*** Dataset entries Section Begins ***
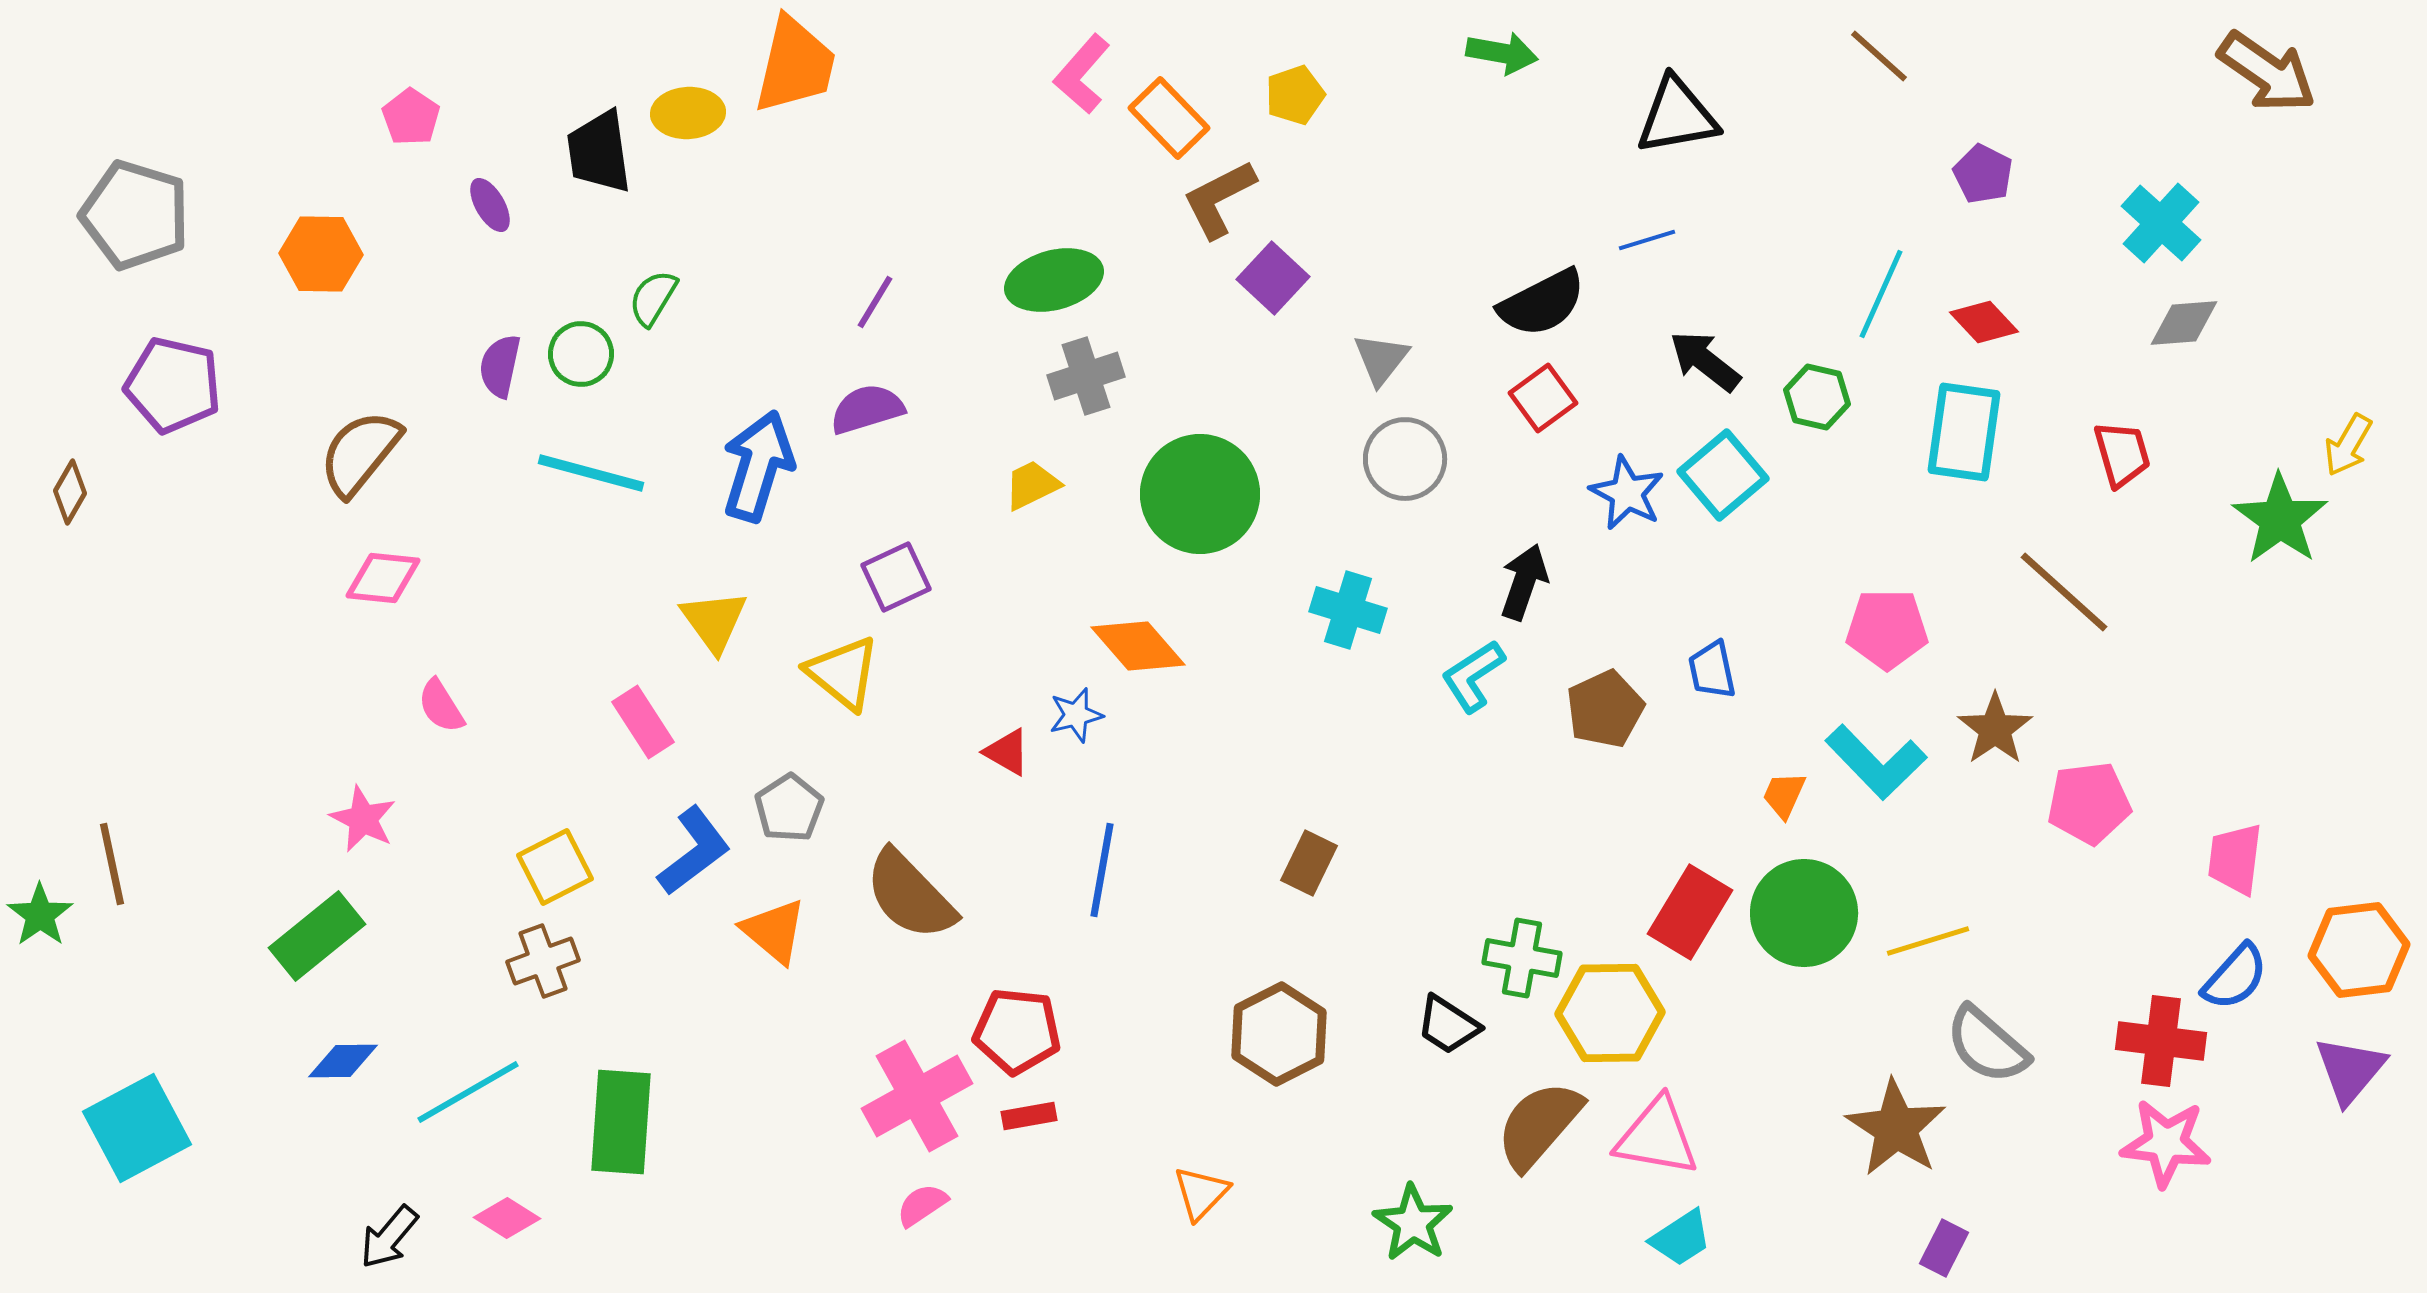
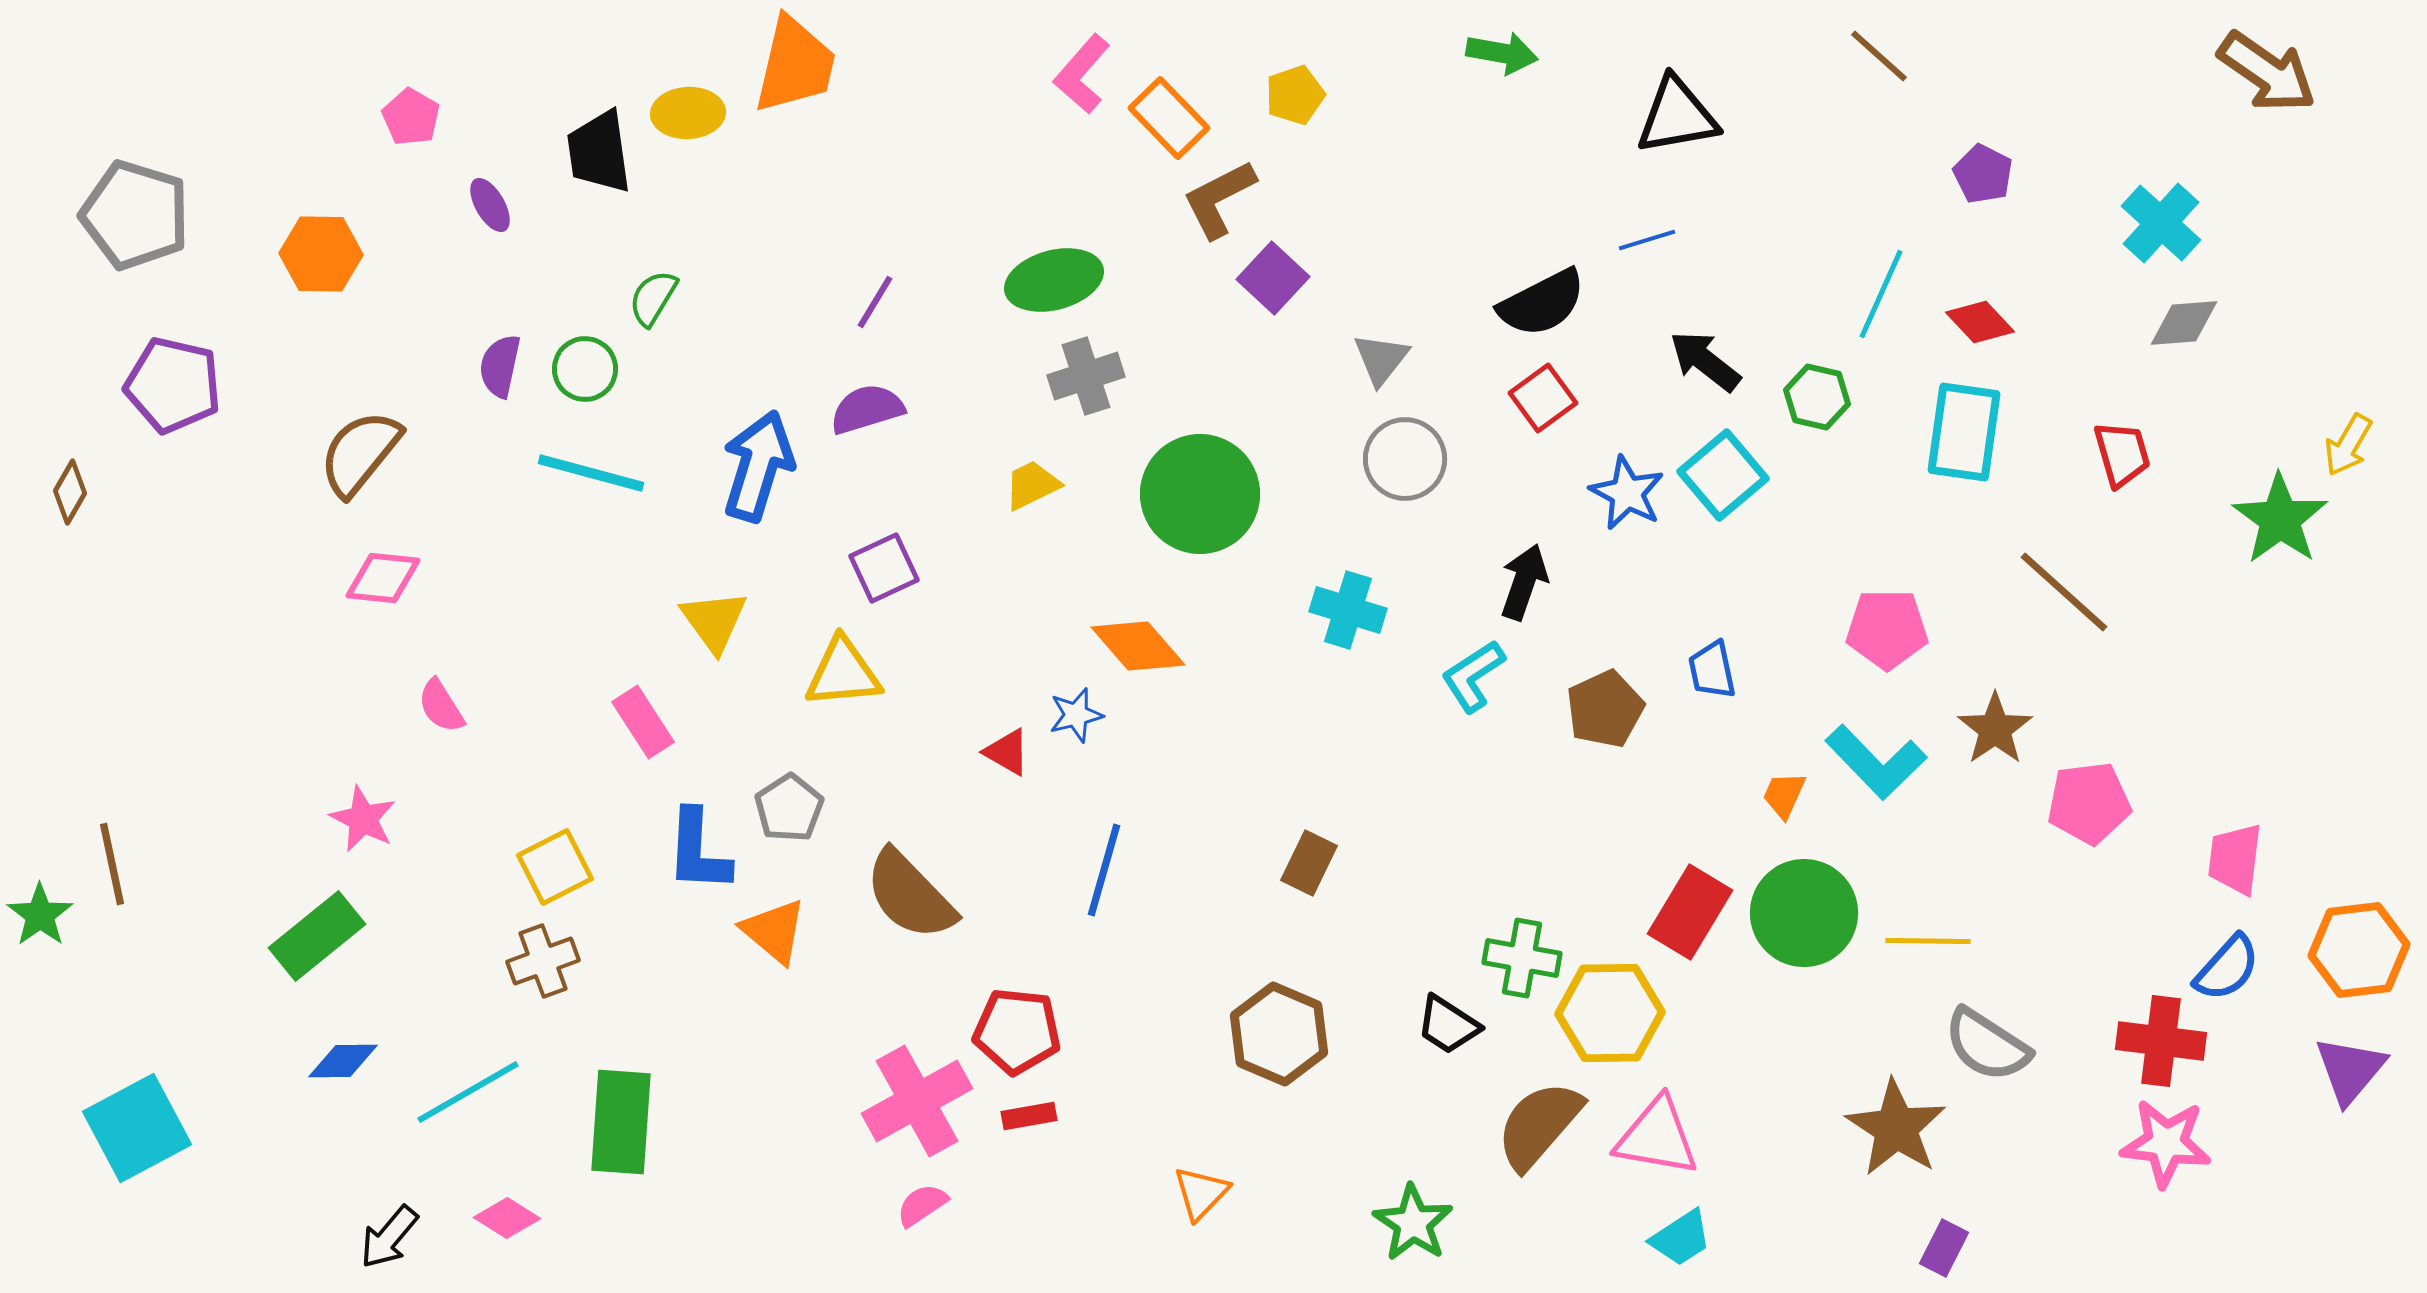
pink pentagon at (411, 117): rotated 4 degrees counterclockwise
red diamond at (1984, 322): moved 4 px left
green circle at (581, 354): moved 4 px right, 15 px down
purple square at (896, 577): moved 12 px left, 9 px up
yellow triangle at (843, 673): rotated 44 degrees counterclockwise
blue L-shape at (694, 851): moved 4 px right; rotated 130 degrees clockwise
blue line at (1102, 870): moved 2 px right; rotated 6 degrees clockwise
yellow line at (1928, 941): rotated 18 degrees clockwise
blue semicircle at (2235, 977): moved 8 px left, 9 px up
brown hexagon at (1279, 1034): rotated 10 degrees counterclockwise
gray semicircle at (1987, 1045): rotated 8 degrees counterclockwise
pink cross at (917, 1096): moved 5 px down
*** Dataset entries Section Ends ***
#### Task description
What lines in the records above include the string "rotated"? Copy each one.

#### Solution below
pink pentagon at (411, 117): rotated 4 degrees counterclockwise
yellow triangle at (843, 673): rotated 44 degrees counterclockwise
blue L-shape at (694, 851): moved 4 px right; rotated 130 degrees clockwise
blue line at (1102, 870): moved 2 px right; rotated 6 degrees clockwise
yellow line at (1928, 941): rotated 18 degrees clockwise
brown hexagon at (1279, 1034): rotated 10 degrees counterclockwise
gray semicircle at (1987, 1045): rotated 8 degrees counterclockwise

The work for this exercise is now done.